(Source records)
◆ ◆ ◆ ◆
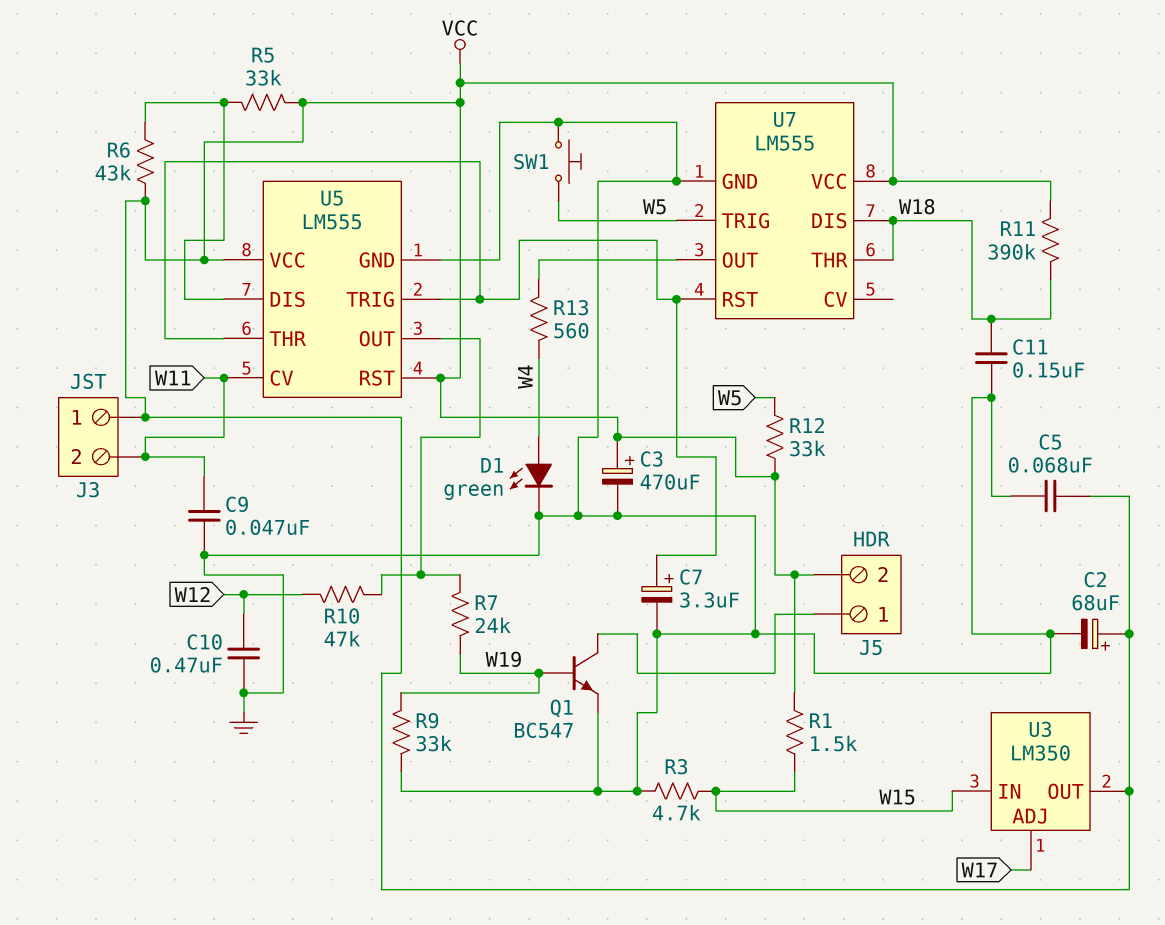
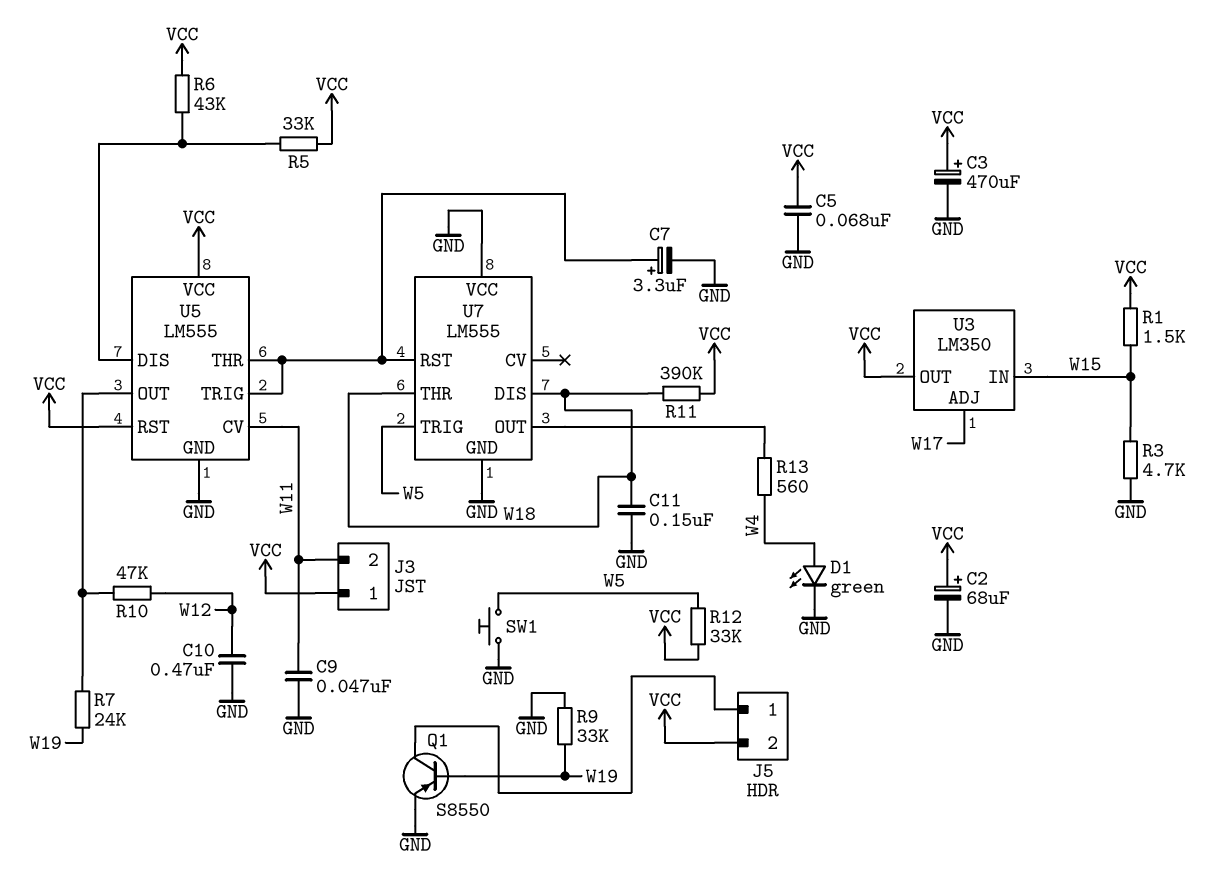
Q1: NPN BC547 (B W19, C J5/1, E GND) -> PNP S8550 (B W19, C J5/1, E GND)
U7 pin VCC: VCC -> GND

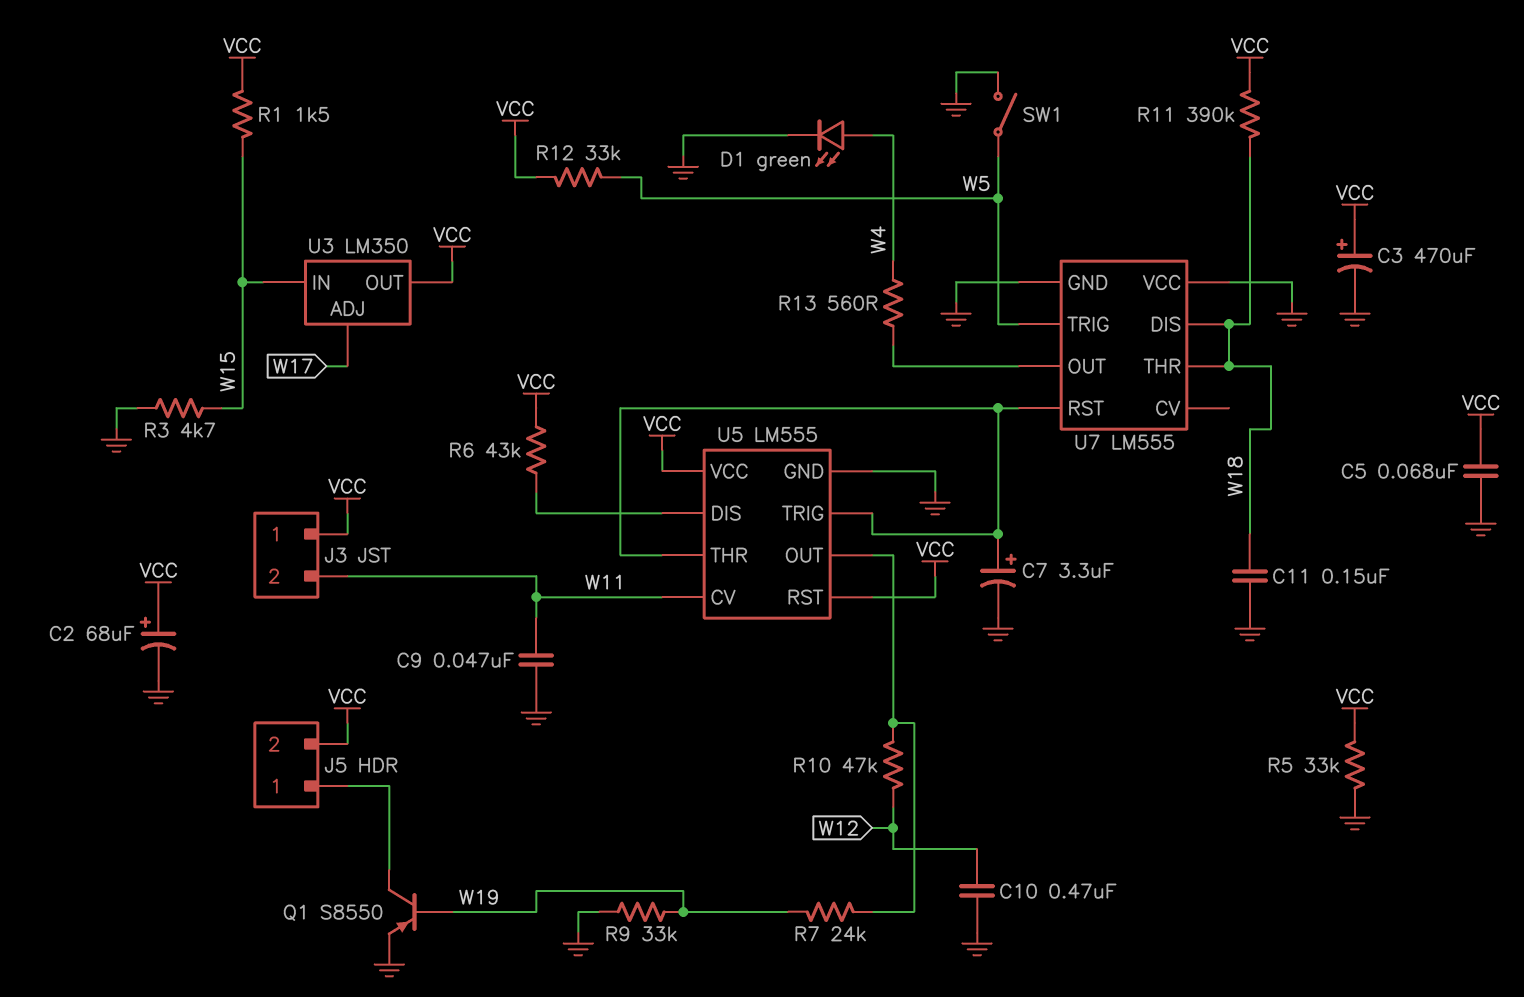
R5: 33k (U5/DIS, VCC) -> 33k (GND, VCC)
SW1: button (GND, W5) -> switch (GND, W5)

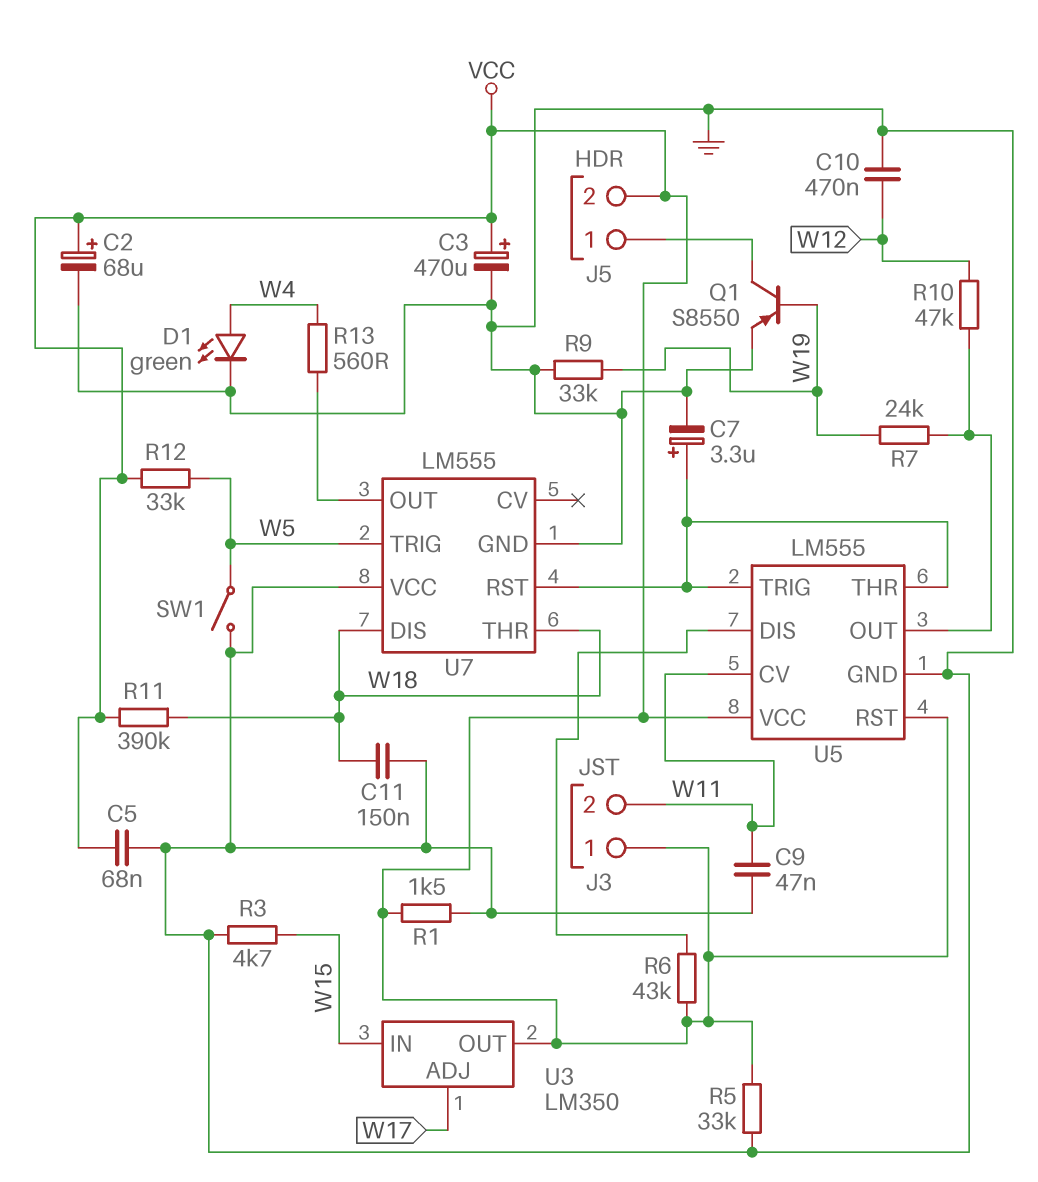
R1: 1.5k (VCC, W15) -> 1.5k (GND, VCC)

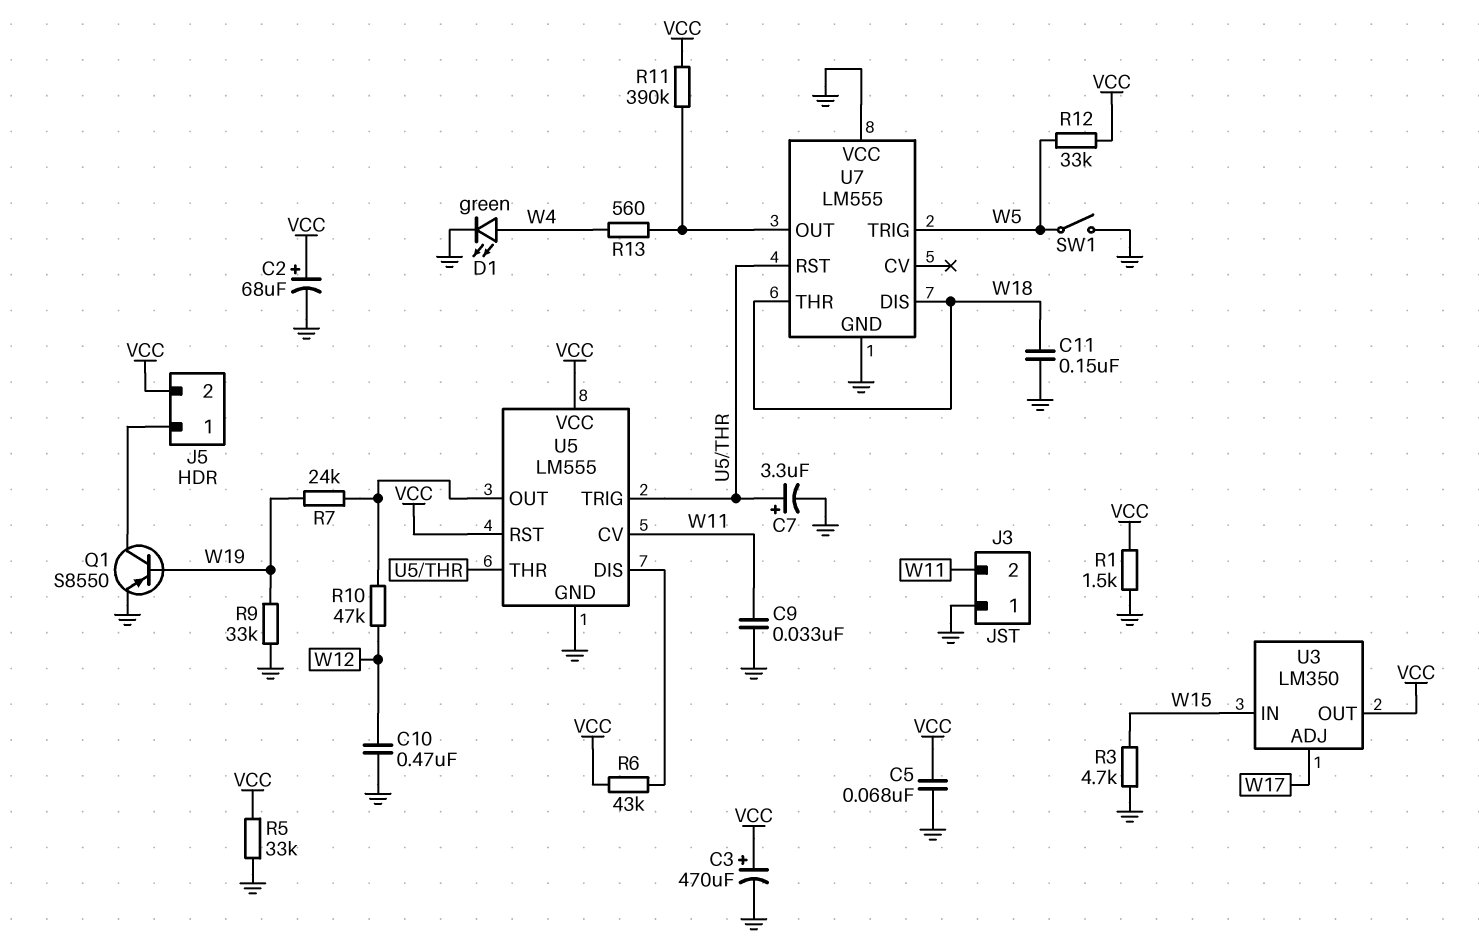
C9: 47nF (GND, W11) -> 33nF (GND, W11)
J3 pin 1: VCC -> GND
R11: 390k (VCC, W18) -> 390k (U7/OUT, VCC)

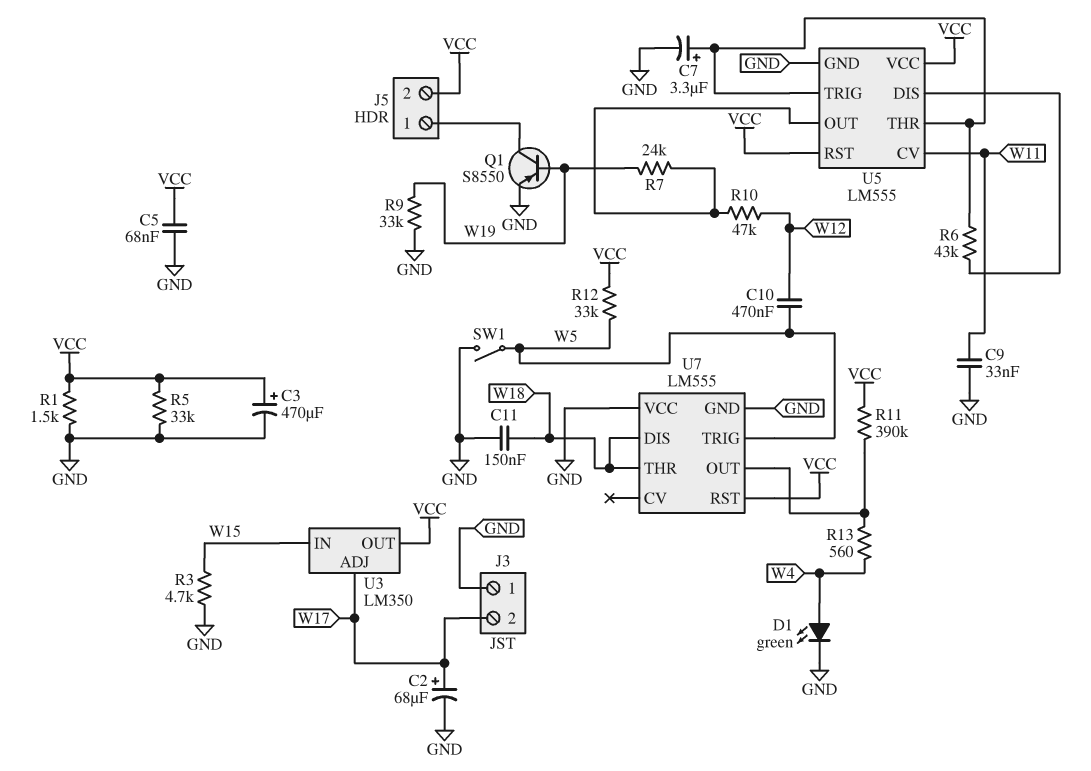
C2: 68uF (plus VCC, minus GND) -> 68uF (plus W17, minus GND)
C10: 470nF (GND, W12) -> 470nF (W5, W12)
J3 pin 2: W11 -> W17
R6: 43k (U5/DIS, VCC) -> 43k (U5/DIS, U5/THR)
U7 pin RST: U5/THR -> VCC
◆ ◆ ◆ ◆
Exercise details => Keep the pictures out of your answer, which should be the lines from the one with "SW1: button (GND, W5) -> switch (GND, W5)" through the final line of the data, copied exactly.

Answer space =>
SW1: button (GND, W5) -> switch (GND, W5)

R1: 1.5k (VCC, W15) -> 1.5k (GND, VCC)

C9: 47nF (GND, W11) -> 33nF (GND, W11)
J3 pin 1: VCC -> GND
R11: 390k (VCC, W18) -> 390k (U7/OUT, VCC)

C2: 68uF (plus VCC, minus GND) -> 68uF (plus W17, minus GND)
C10: 470nF (GND, W12) -> 470nF (W5, W12)
J3 pin 2: W11 -> W17
R6: 43k (U5/DIS, VCC) -> 43k (U5/DIS, U5/THR)
U7 pin RST: U5/THR -> VCC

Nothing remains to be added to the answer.